Data in this exercise section start

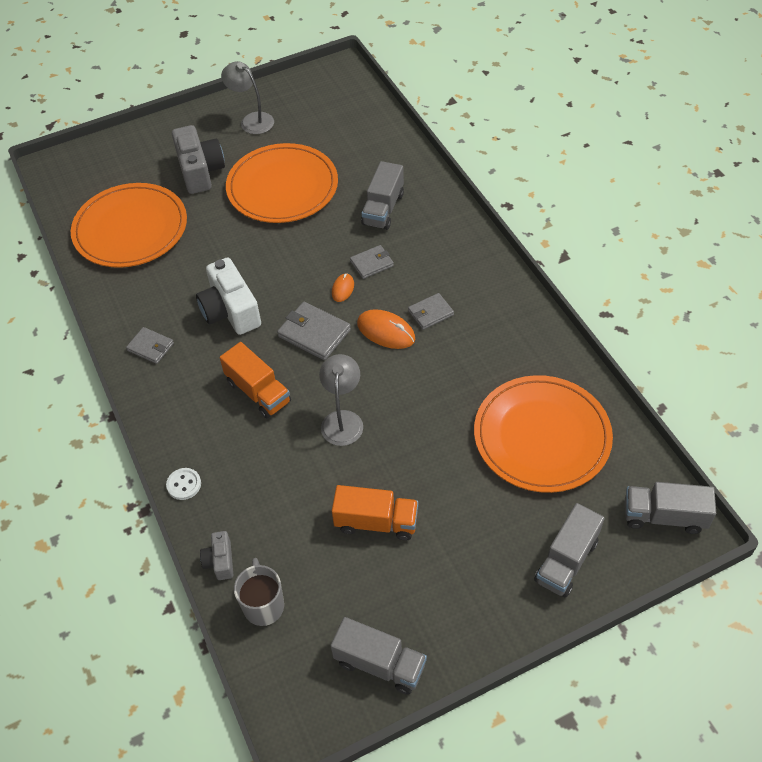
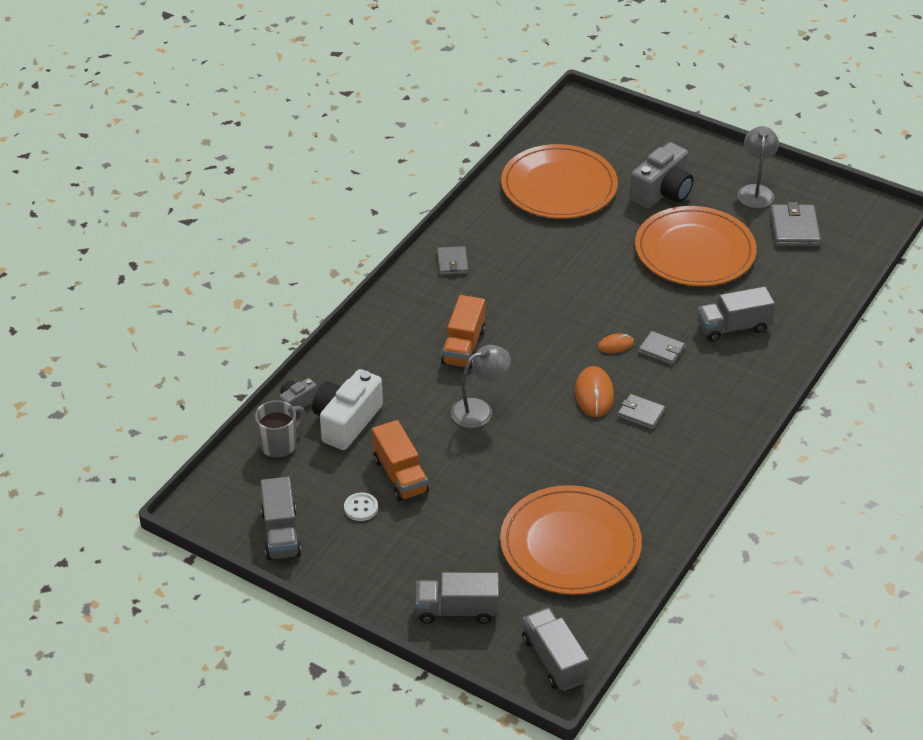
camera: 55 degrees right, 10 degrees down
(184, 484) = (344, 348): white button -> white button (361, 508)
(230, 311) = (529, 289): white camera -> white camera (346, 421)
(314, 333) = (551, 350): grey wallet -> grey wallet (794, 228)

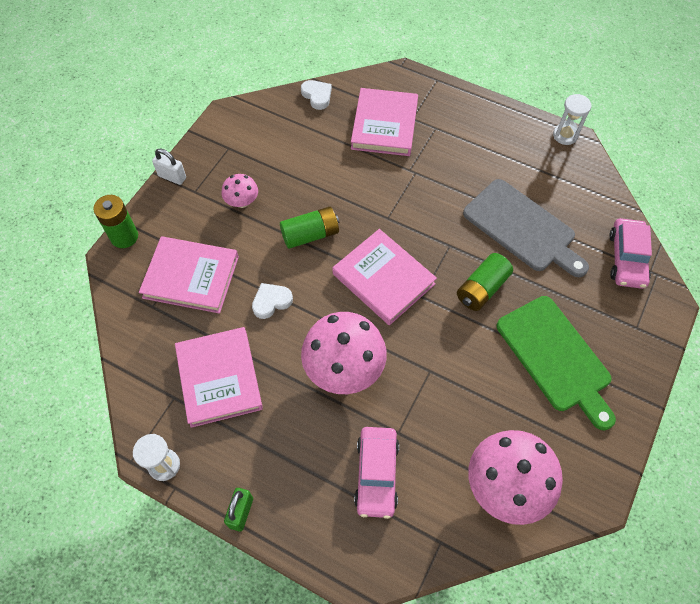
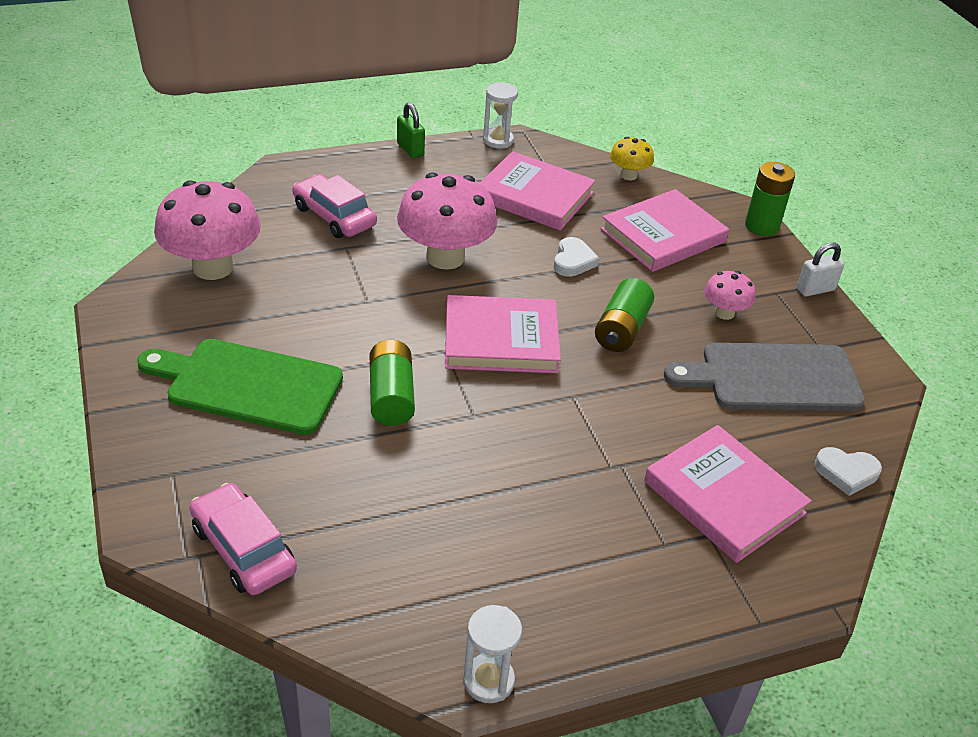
camera: 130 degrees right, 20 degrees down
(131, 345) = (628, 175): none -> yellow mushroom
(522, 228) = (413, 493): grey cutting board -> grey cutting board (773, 378)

Data in this exercise section end

_Brief_
Would you please repeat all the data word for word, but without the pictures?

_Exercise answer_
camera: 55 degrees right, 10 degrees down
(184, 484) = (344, 348): white button -> white button (361, 508)
(230, 311) = (529, 289): white camera -> white camera (346, 421)
(314, 333) = (551, 350): grey wallet -> grey wallet (794, 228)

camera: 130 degrees right, 20 degrees down
(131, 345) = (628, 175): none -> yellow mushroom
(522, 228) = (413, 493): grey cutting board -> grey cutting board (773, 378)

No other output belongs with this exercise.